[Start of Attachment]
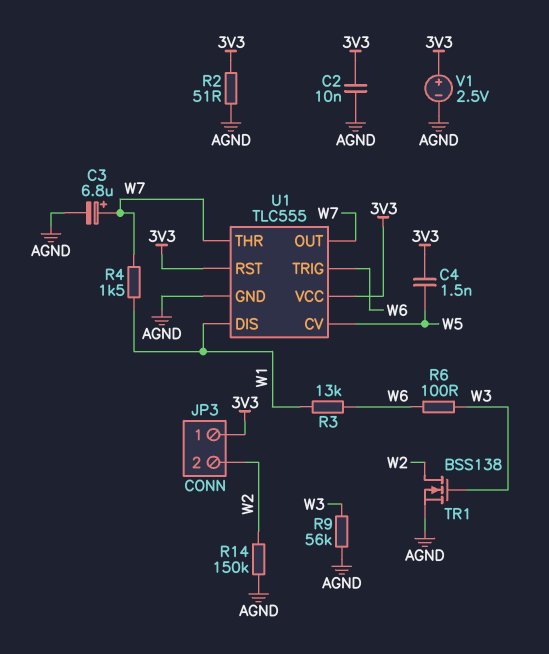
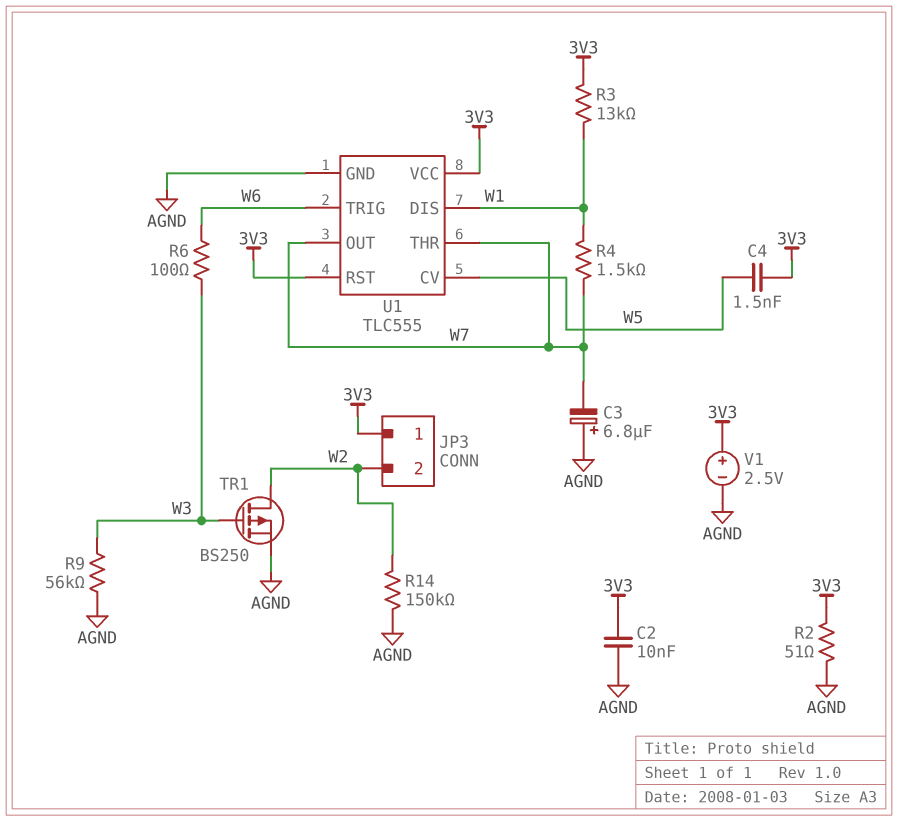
C3: 6.8uF (plus W7, minus AGND) -> 6.8uF (plus AGND, minus W7)
R3: 13k (W1, W6) -> 13k (3V3, W1)
TR1: NMOS BSS138 (G W3, D W2, S AGND) -> PMOS BS250 (G W3, D W2, S AGND)

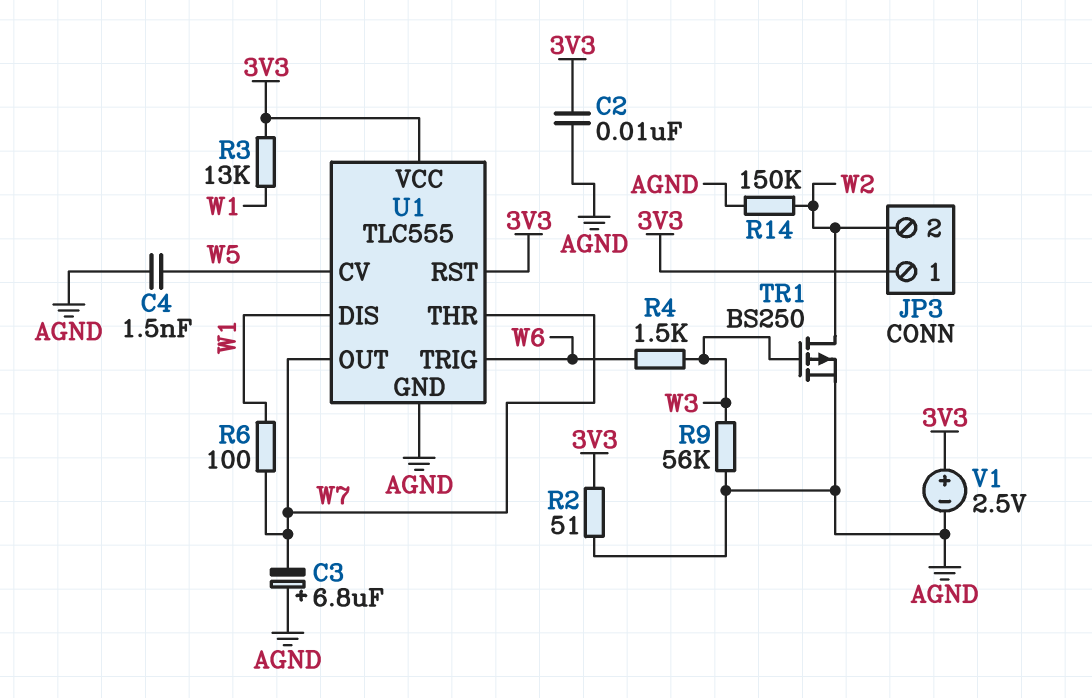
C4: 1.5nF (3V3, W5) -> 1.5nF (AGND, W5)
R4: 1.5k (W1, W7) -> 1.5k (W3, W6)
R6: 100 (W3, W6) -> 100 (W1, W7)

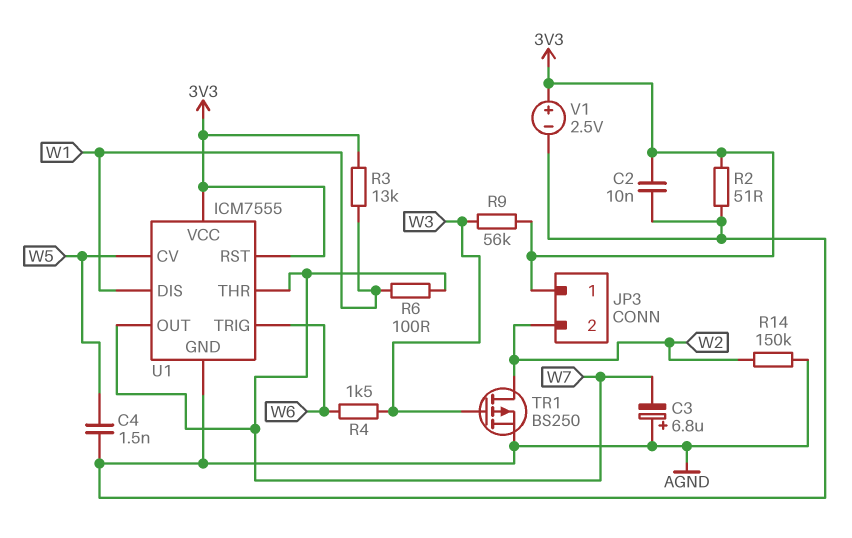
R9: 56k (AGND, W3) -> 56k (3V3, W3)
U1: TLC555 -> ICM7555

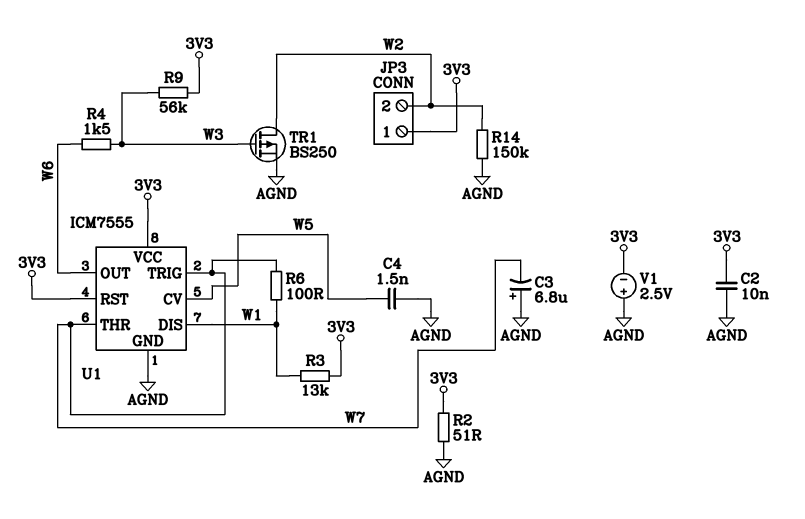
U1 pin OUT: W7 -> W6
U1 pin TRIG: W6 -> W7
V1: 2.5V (plus 3V3, minus AGND) -> 2.5V (plus AGND, minus 3V3)

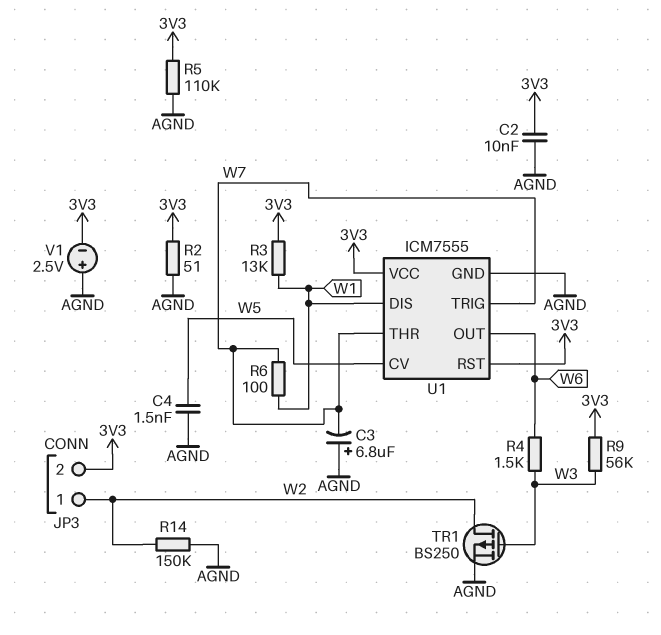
JP3 pin 1: 3V3 -> W2
JP3 pin 2: W2 -> 3V3
R5: none -> 110k (3V3, AGND)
[End of Attachment]
__Exercise details__
Starting at the line that contains "C4: 1.5nF (3V3, W5) -> 1.5nF (AGND, W5)", retype every line through the end of the material exactly as written, including both end lines but no pictures.

__Reply__
C4: 1.5nF (3V3, W5) -> 1.5nF (AGND, W5)
R4: 1.5k (W1, W7) -> 1.5k (W3, W6)
R6: 100 (W3, W6) -> 100 (W1, W7)

R9: 56k (AGND, W3) -> 56k (3V3, W3)
U1: TLC555 -> ICM7555

U1 pin OUT: W7 -> W6
U1 pin TRIG: W6 -> W7
V1: 2.5V (plus 3V3, minus AGND) -> 2.5V (plus AGND, minus 3V3)

JP3 pin 1: 3V3 -> W2
JP3 pin 2: W2 -> 3V3
R5: none -> 110k (3V3, AGND)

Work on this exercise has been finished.